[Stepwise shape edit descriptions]
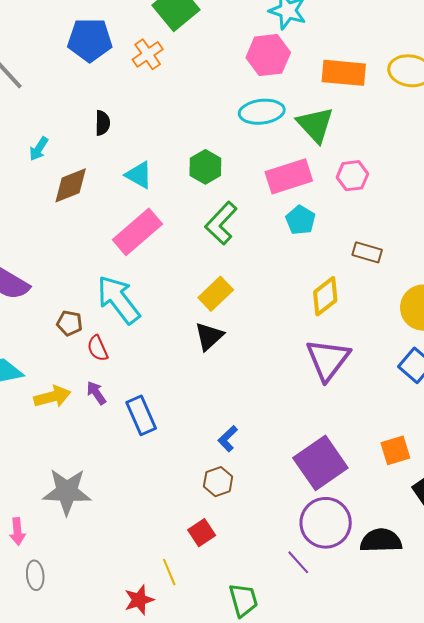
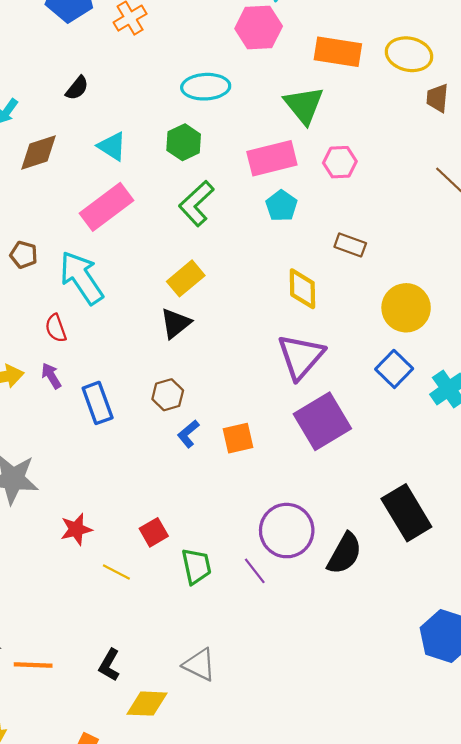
cyan ellipse: (262, 112) -> (206, 87), moved
black semicircle: (103, 123) -> (77, 88), turned 35
yellow diamond: (325, 296) -> (302, 289), turned -57
brown pentagon: (69, 323) -> (24, 255), moved
orange square: (395, 450) -> (238, 438), moved
purple square: (320, 463) -> (322, 421), moved
brown hexagon: (218, 482) -> (168, 395), moved
black semicircle: (381, 541) -> (344, 554), turned 117
yellow line: (169, 572) -> (116, 572), turned -44
red star: (139, 600) -> (76, 529), moved
green trapezoid: (243, 600) -> (196, 566), moved

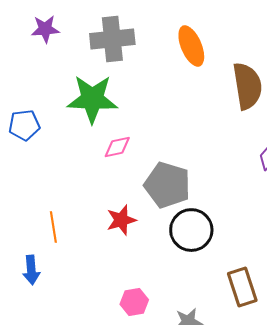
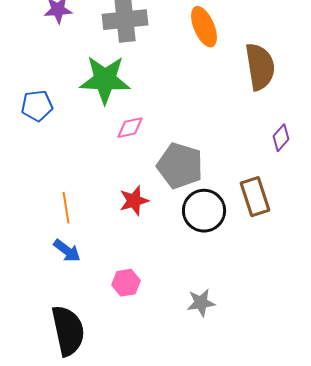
blue arrow: (31, 270) -> (67, 251), moved, turned -48
brown rectangle: (242, 287) -> (255, 197), moved
pink hexagon: (134, 302) -> (126, 283), moved

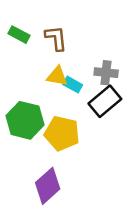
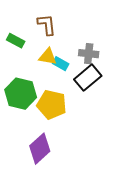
green rectangle: (19, 35) -> (16, 41), moved

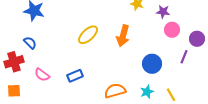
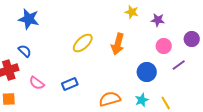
pink circle: (172, 30) -> (164, 46), moved
purple circle: (197, 39) -> (192, 39), moved
purple line: (184, 57) -> (179, 65), turned 32

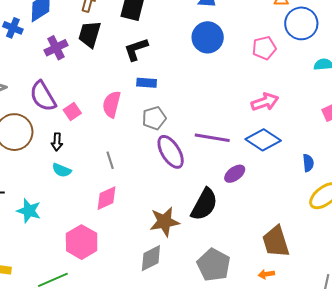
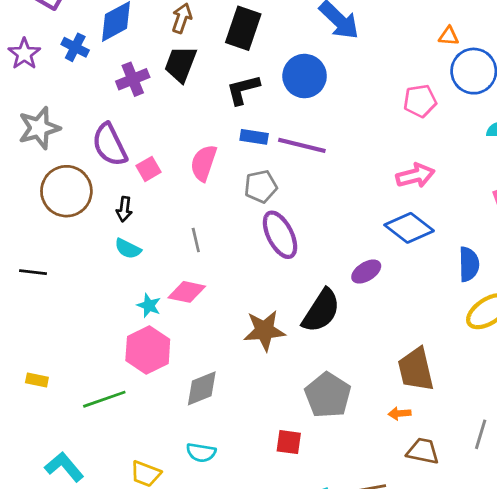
blue circle: (208, 37) -> (305, 76), moved
purple line: (212, 138) -> (302, 145), moved
blue semicircle: (308, 163) -> (469, 264), size x1.4
pink diamond: (107, 198) -> (187, 292), turned 32
cyan star: (29, 211) -> (149, 306), moved, size x0.7
gray diamond: (151, 258) -> (202, 388), moved

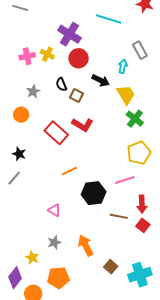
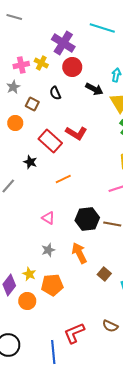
gray star: (33, 91) -> (13, 87), moved
brown square: (76, 96) -> (32, 104), moved
black star: (19, 154) -> (30, 162), moved
black hexagon: (94, 193) -> (87, 219), moved
yellow star: (32, 258) -> (29, 274), moved

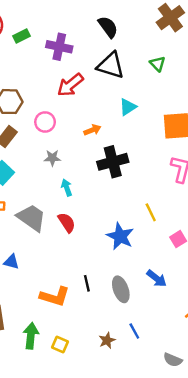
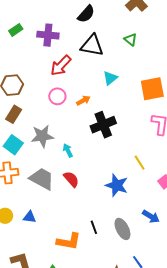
black semicircle: (108, 27) -> (86, 14), turned 84
pink circle: (45, 122) -> (57, 96), moved
gray star: (52, 158) -> (42, 136), moved, size x1.6

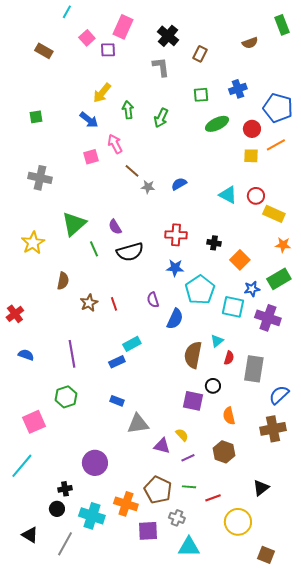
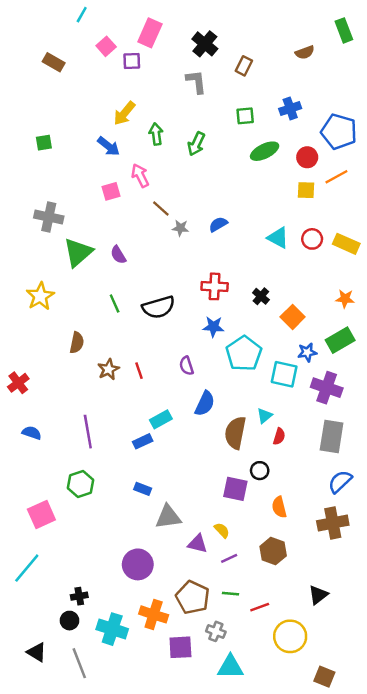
yellow rectangle: (274, 214) -> (346, 244), moved
green triangle: (74, 224) -> (78, 252), moved
purple semicircle: (115, 227) -> (118, 255), moved
black cross: (214, 243) -> (261, 296), turned 32
blue semicircle: (175, 319) -> (205, 404), moved
gray rectangle: (254, 369) -> (332, 436), moved
purple circle: (95, 463) -> (138, 564), moved
gray line: (65, 544) -> (79, 663), turned -50

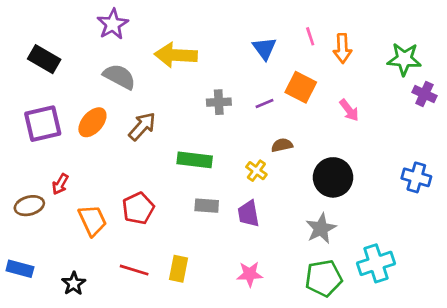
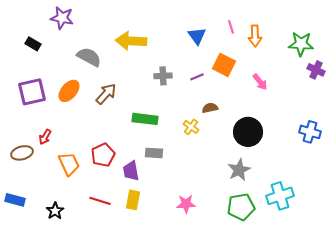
purple star: (113, 24) -> (62, 18), moved, turned -30
black rectangle: (44, 59) -> (33, 44), size x0.7
purple trapezoid: (248, 214) -> (131, 171), moved

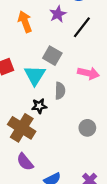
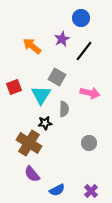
orange arrow: (25, 22) -> (32, 46), turned -30

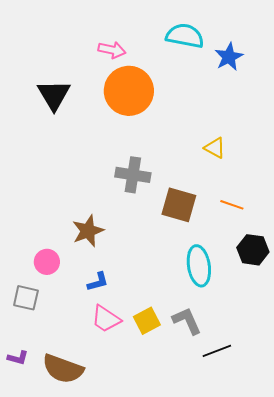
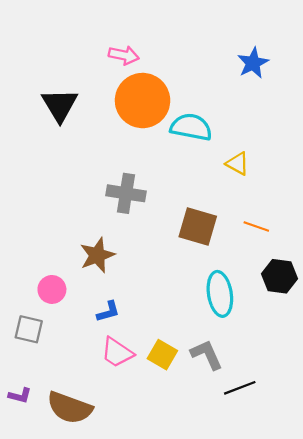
cyan semicircle: (185, 36) -> (191, 127), moved
gray cross: (133, 175) -> (126, 193), moved
yellow square: (147, 321) -> (162, 355), turned -32

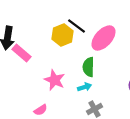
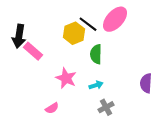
pink ellipse: (104, 38) -> (115, 19), moved
green semicircle: (88, 67) -> (96, 54), moved

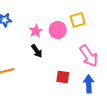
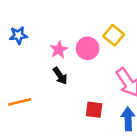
yellow square: (78, 20) -> (114, 35), turned -35

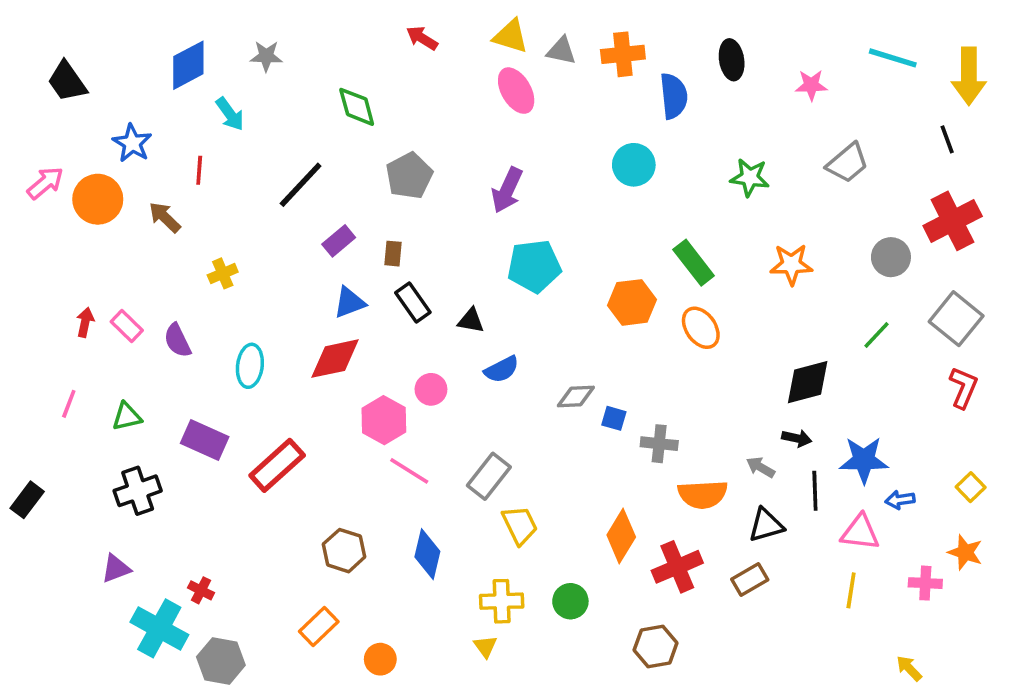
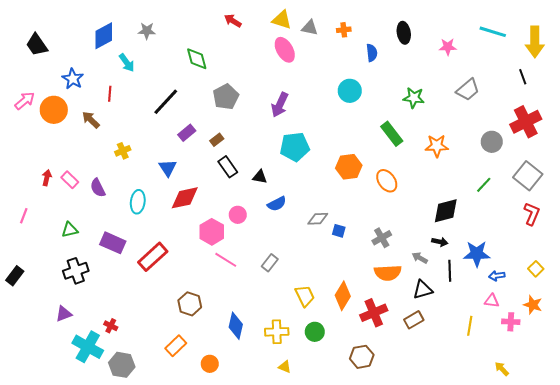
orange cross: (623, 54) -> (344, 30), size x0.6
blue semicircle: (674, 96) -> (372, 53), size x0.7
brown rectangle: (393, 254) -> (217, 140), turned 48
green rectangle: (694, 263) -> (392, 134), moved
blue triangle: (349, 302) -> (168, 168), moved, turned -42
pink line: (69, 404) -> (24, 216), moved
gray cross: (659, 444) -> (382, 238), moved, turned -36
gray rectangle: (489, 476) -> (270, 263), size x0.7
yellow trapezoid: (520, 525) -> (305, 296), moved
pink triangle: (860, 532) -> (492, 301), moved, size x0.7
blue diamond: (427, 554) -> (236, 326), moved
yellow triangle: (485, 646) -> (285, 367), moved, turned -32

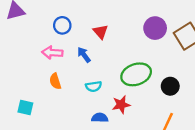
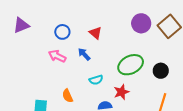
pink arrow: (52, 53) -> (57, 56), turned 30
orange semicircle: (55, 81) -> (68, 96), moved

# [Your assignment]
Provide the lines again, unchanged, from where the data above begins through the line containing "cyan semicircle: (185, 36)", both ends included, omitting pictures and adding nothing.

# [Task result]
cyan ellipse: (262, 112) -> (206, 87), moved
black semicircle: (103, 123) -> (77, 88), turned 35
yellow diamond: (325, 296) -> (302, 289), turned -57
brown pentagon: (69, 323) -> (24, 255), moved
orange square: (395, 450) -> (238, 438), moved
purple square: (320, 463) -> (322, 421), moved
brown hexagon: (218, 482) -> (168, 395), moved
black semicircle: (381, 541) -> (344, 554), turned 117
yellow line: (169, 572) -> (116, 572), turned -44
red star: (139, 600) -> (76, 529), moved
green trapezoid: (243, 600) -> (196, 566), moved

blue arrow: (31, 270) -> (67, 251), moved, turned -48
brown rectangle: (242, 287) -> (255, 197), moved
pink hexagon: (134, 302) -> (126, 283), moved

green rectangle: (19, 35) -> (16, 41), moved

pink circle: (172, 30) -> (164, 46), moved
purple circle: (197, 39) -> (192, 39), moved
purple line: (184, 57) -> (179, 65), turned 32

blue circle: (208, 37) -> (305, 76), moved
purple line: (212, 138) -> (302, 145), moved
blue semicircle: (308, 163) -> (469, 264), size x1.4
pink diamond: (107, 198) -> (187, 292), turned 32
cyan star: (29, 211) -> (149, 306), moved, size x0.7
gray diamond: (151, 258) -> (202, 388), moved

gray star: (33, 91) -> (13, 87), moved
brown square: (76, 96) -> (32, 104), moved
black star: (19, 154) -> (30, 162), moved
black hexagon: (94, 193) -> (87, 219), moved
yellow star: (32, 258) -> (29, 274), moved

black semicircle: (108, 27) -> (86, 14), turned 84
pink circle: (45, 122) -> (57, 96), moved
gray star: (52, 158) -> (42, 136), moved, size x1.6

yellow rectangle: (274, 214) -> (346, 244), moved
green triangle: (74, 224) -> (78, 252), moved
purple semicircle: (115, 227) -> (118, 255), moved
black cross: (214, 243) -> (261, 296), turned 32
blue semicircle: (175, 319) -> (205, 404), moved
gray rectangle: (254, 369) -> (332, 436), moved
purple circle: (95, 463) -> (138, 564), moved
gray line: (65, 544) -> (79, 663), turned -50

purple star: (113, 24) -> (62, 18), moved, turned -30
black rectangle: (44, 59) -> (33, 44), size x0.7
purple trapezoid: (248, 214) -> (131, 171), moved

orange arrow: (25, 22) -> (32, 46), turned -30

cyan semicircle: (185, 36) -> (191, 127), moved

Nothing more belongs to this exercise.